Top of Given data

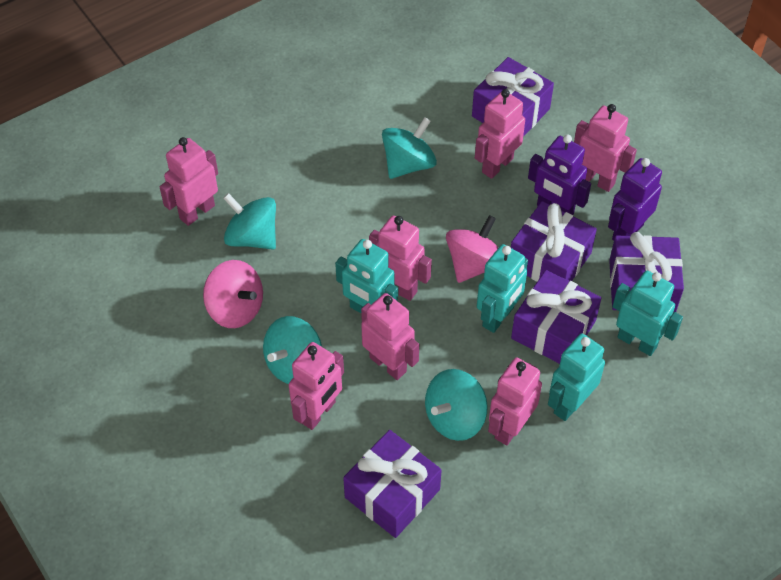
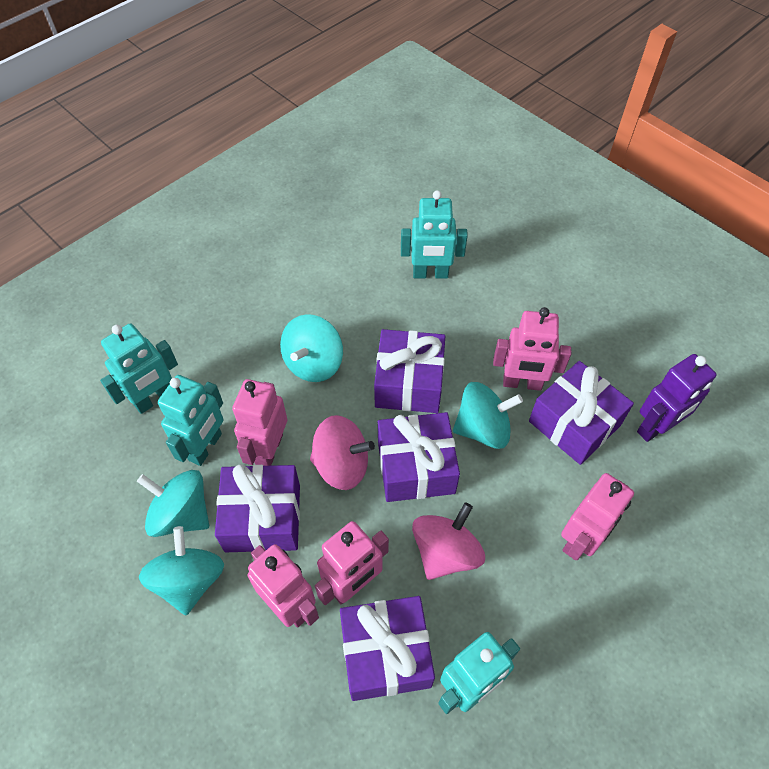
pink robot: 7 -> 5
purple robot: 2 -> 1

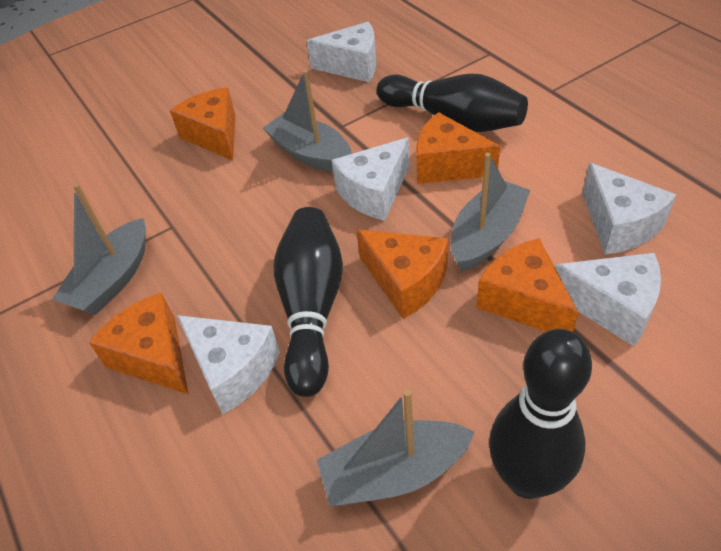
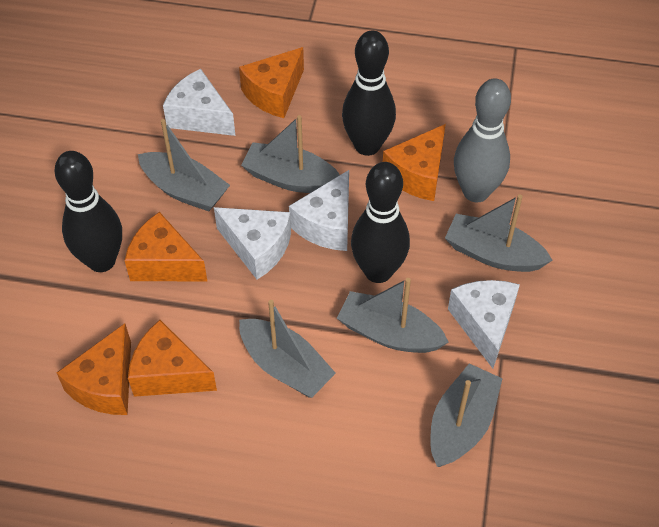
grey boat: 4 -> 6
grey bowling pin: 0 -> 1
white cheese: 5 -> 4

Bottom of Given data

__Problem details__. Drop every picture, then write out the remaining entries above exactly as they appear.

__Exercise answer__.
pink robot: 7 -> 5
purple robot: 2 -> 1

grey boat: 4 -> 6
grey bowling pin: 0 -> 1
white cheese: 5 -> 4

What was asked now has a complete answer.